# [WHAT IS EXPECTED]
Each line of the data below containing "slope" needs to be listed.

[Before-and-after object lists]
--*--

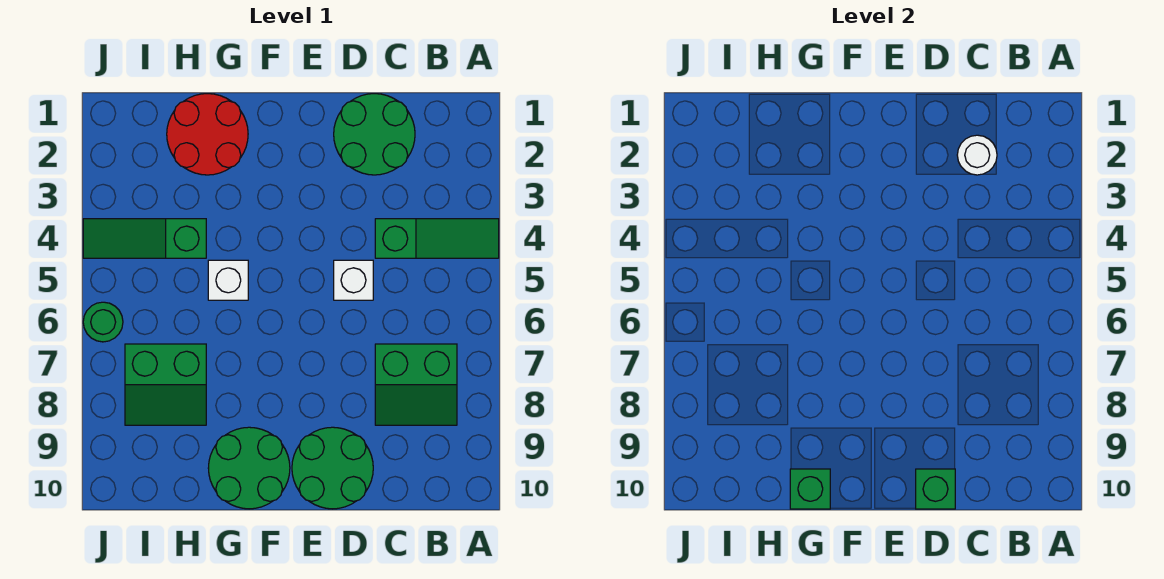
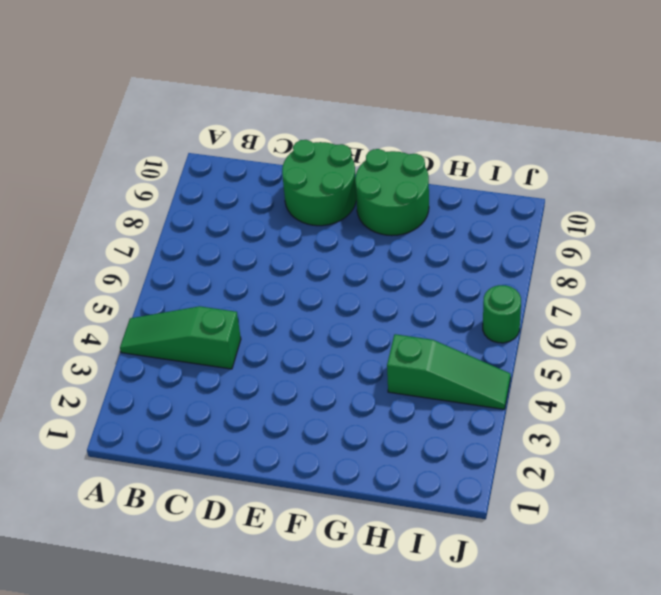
none -> green 2x2 slope [375,344,457,425]
none -> green 2x2 round brick [334,94,415,175]
none -> white 1x1 brick [334,260,373,300]

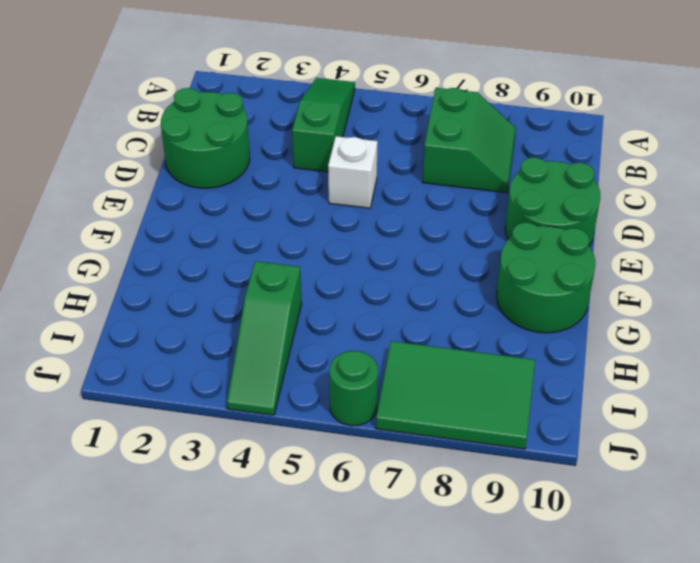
green 2x3 tile [376,341,535,449] -> green 2x2 slope [125,344,206,425]
none -> red 2x2 round brick [167,94,248,175]
none -> white 1x1 brick [208,260,248,300]
none -> white 1x1 round brick [957,135,997,175]

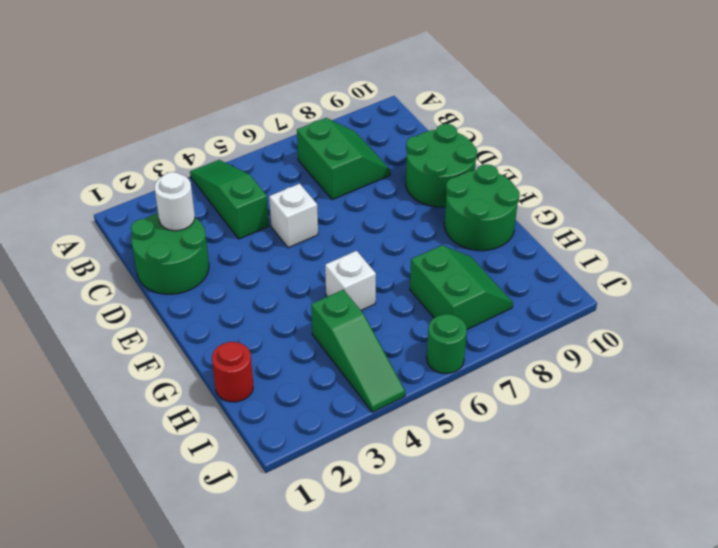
red 1x1 round brick [212,342,253,402] -> red 2x2 round brick [167,94,248,175]
none -> green 1x1 brick [916,469,955,509]
none -> green 1x1 brick [790,469,830,509]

--*--

# [REPLY TO THE TASK]
none -> green 2x2 slope [375,344,457,425]
green 2x3 tile [376,341,535,449] -> green 2x2 slope [125,344,206,425]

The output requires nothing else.